**Task prompt**
Leave out the pictures and print precisely the lines from the line with "(421, 488) = (408, 440): green" to the final line of the entries, both ends included.

=-=-=-=-=

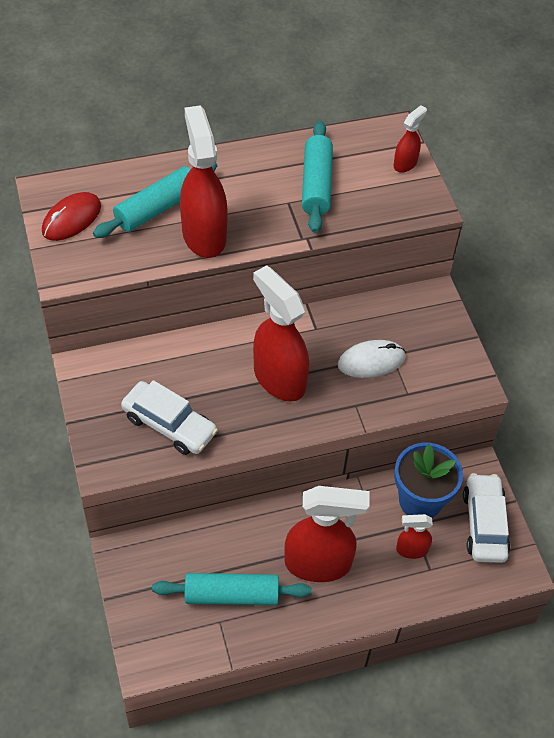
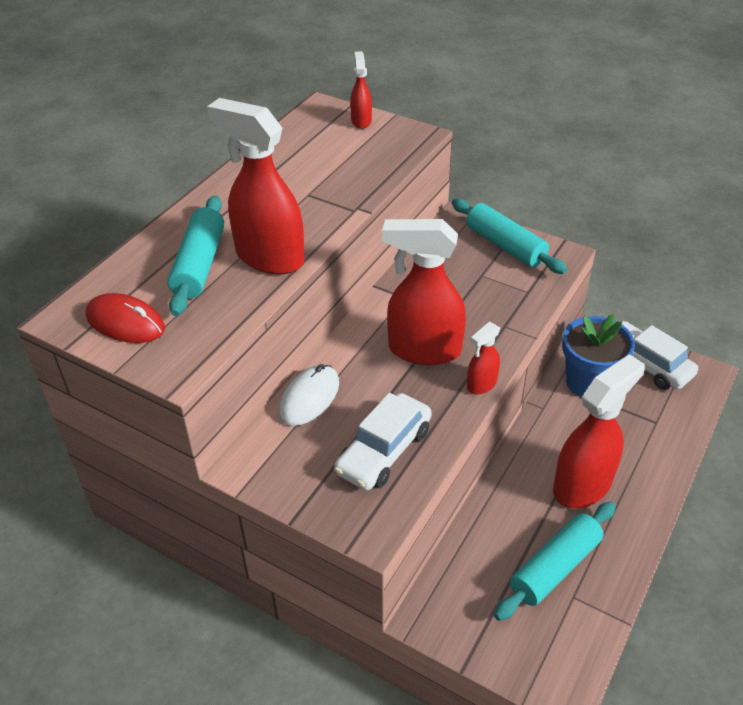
camera: 40 degrees left, 10 degrees down
(71, 219) = (125, 322): red mouse -> red mouse turned 60 degrees counterclockwise
(169, 425) = (384, 451): white car -> white car turned 135 degrees clockwise
(316, 184) = (313, 170): turquoise rolling pin -> turquoise rolling pin (505, 246)
(371, 361) = (474, 289): white mouse -> white mouse (309, 398)
(411, 550) = (627, 419): red spray bottle -> red spray bottle (481, 384)

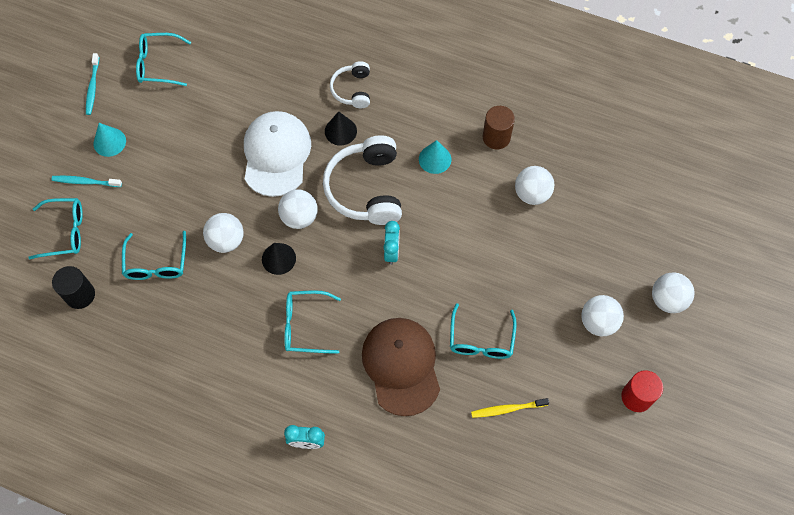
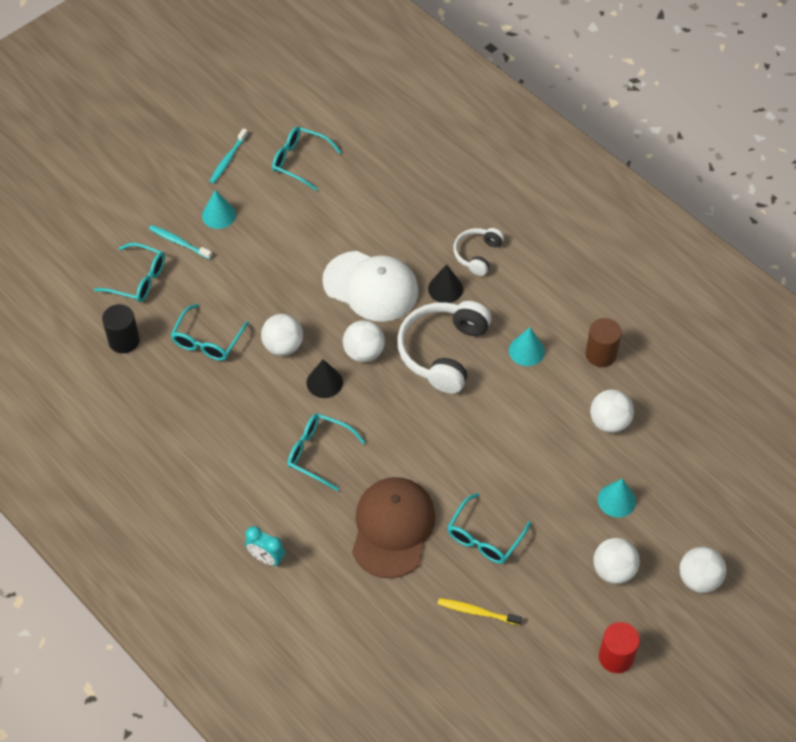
camera: 25 degrees right, 10 degrees down
(276, 154) = (371, 286): white cap -> white cap turned 90 degrees clockwise
(391, 252) = (438, 420): turquoise clock -> none
(571, 259) = (616, 500): none -> turquoise cone

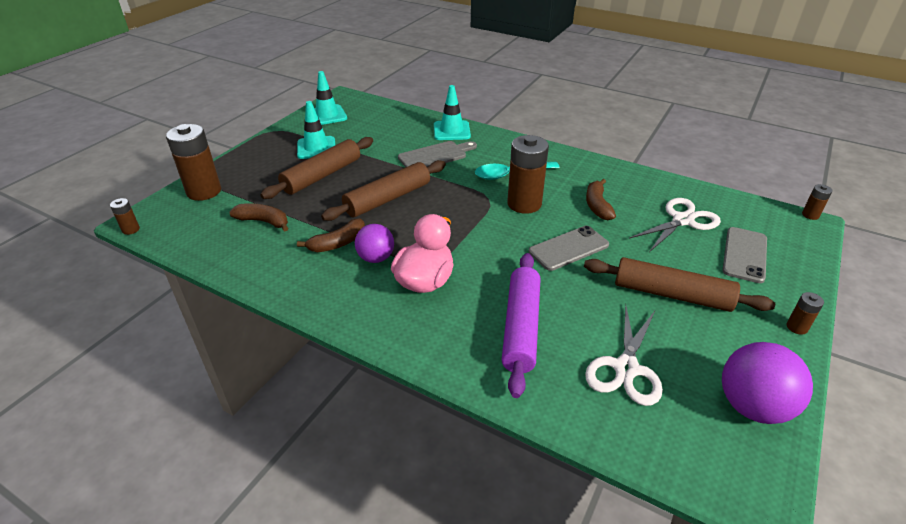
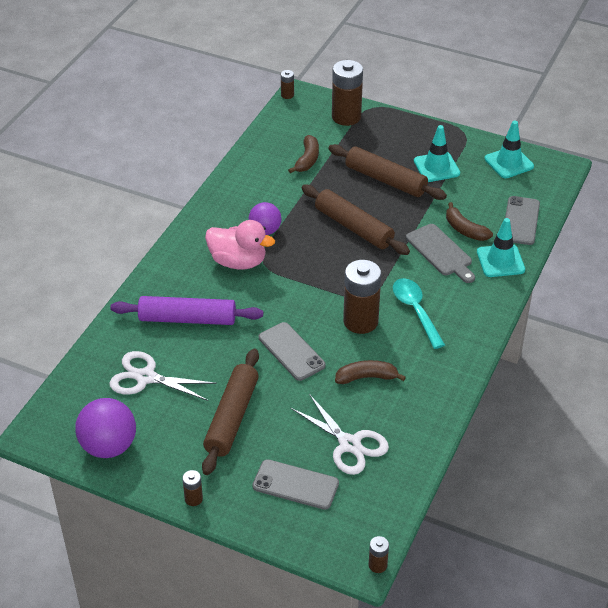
camera: 85 degrees right, 5 degrees up
(338, 243) = (282, 206): brown banana -> brown banana (465, 230)
(404, 118) = (520, 221): none -> grey phone

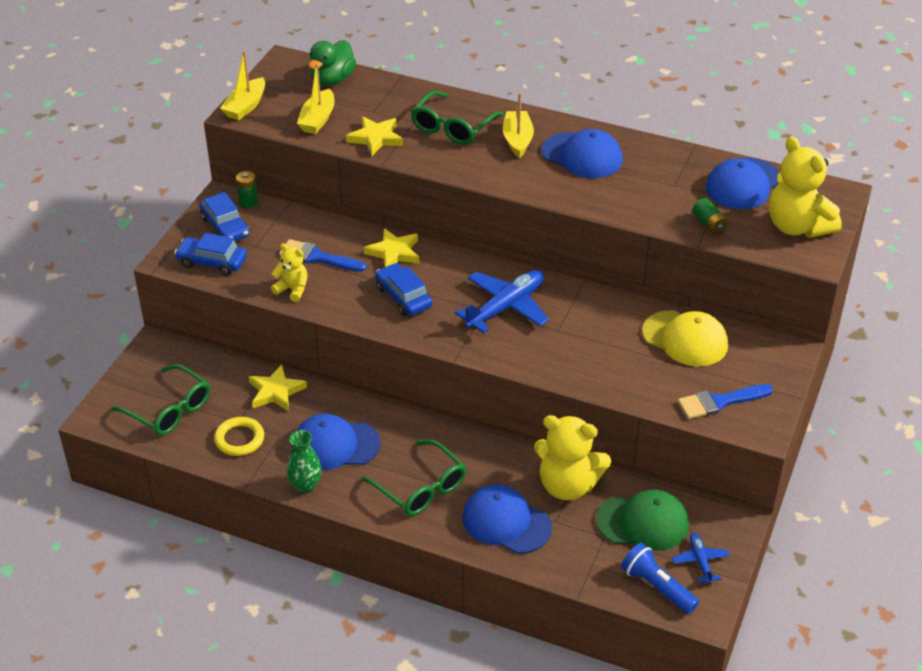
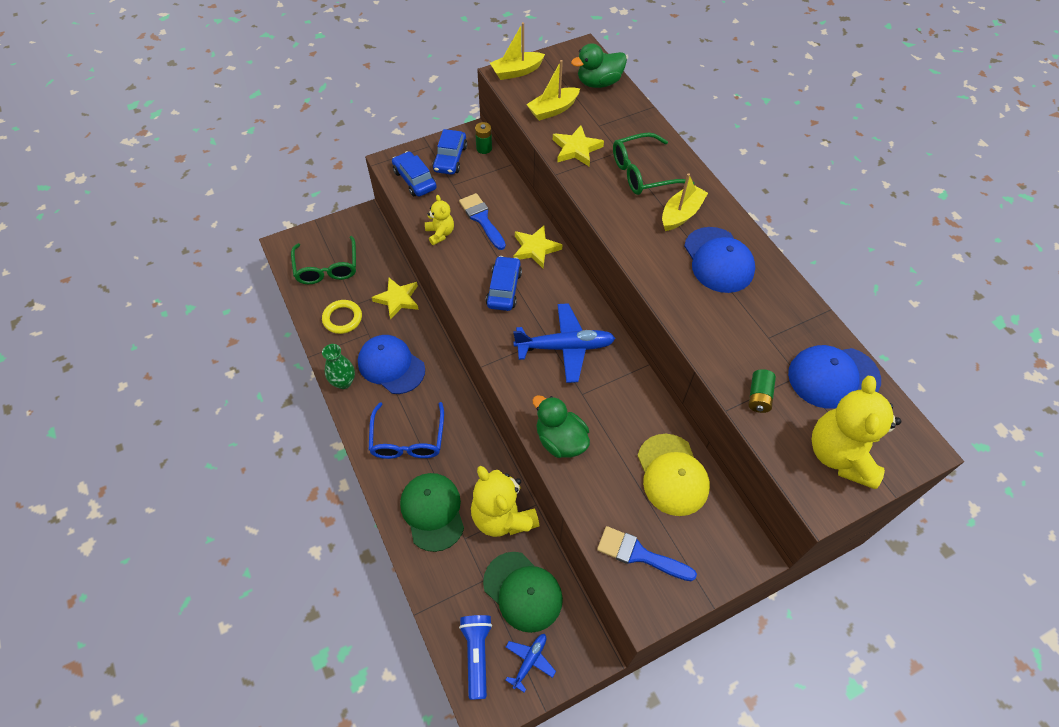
camera: 40 degrees right, 15 degrees up
(421, 488) = (408, 440): green glasses -> blue glasses
(506, 522) = (432, 511): blue cap -> green cap
(578, 370) = (560, 440): none -> green duck

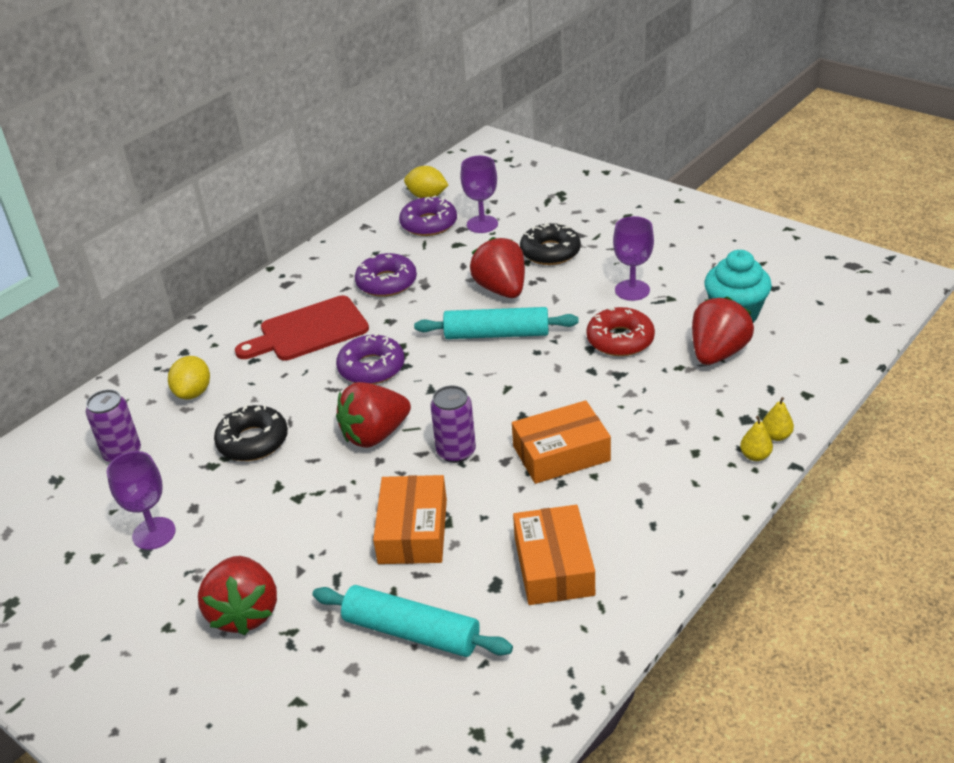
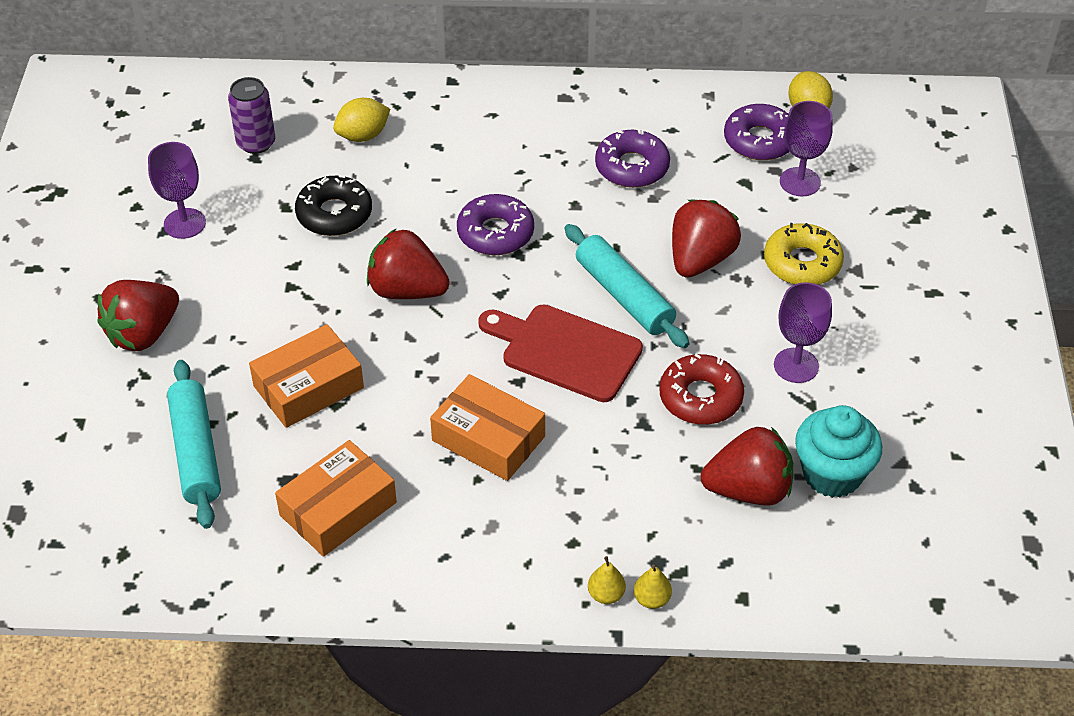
camera: 50 degrees right, 10 degrees up
(308, 331) = (509, 157): red cutting board -> red cutting board (565, 351)
(456, 451) = (430, 360): purple can -> none
(550, 252) = (802, 263): black donut -> yellow donut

=-=-=-=-=

**Task result**
(421, 488) = (408, 440): green glasses -> blue glasses
(506, 522) = (432, 511): blue cap -> green cap
(578, 370) = (560, 440): none -> green duck

camera: 50 degrees right, 10 degrees up
(308, 331) = (509, 157): red cutting board -> red cutting board (565, 351)
(456, 451) = (430, 360): purple can -> none
(550, 252) = (802, 263): black donut -> yellow donut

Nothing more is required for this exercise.